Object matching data
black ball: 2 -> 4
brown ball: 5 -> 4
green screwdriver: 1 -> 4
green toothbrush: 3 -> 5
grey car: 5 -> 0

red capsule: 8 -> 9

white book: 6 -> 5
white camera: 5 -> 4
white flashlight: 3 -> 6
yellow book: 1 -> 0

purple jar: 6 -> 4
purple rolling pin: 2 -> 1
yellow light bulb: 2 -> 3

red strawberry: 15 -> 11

» **TASK TO CARRY OUT**
Exactly the lines from the one containing "yellow book: 1 -> 0" to the last line of the entries above must be duplicated, with both of those lines included and nothing more.

» **SOLUTION TO THIS PROBLEM**
yellow book: 1 -> 0

purple jar: 6 -> 4
purple rolling pin: 2 -> 1
yellow light bulb: 2 -> 3

red strawberry: 15 -> 11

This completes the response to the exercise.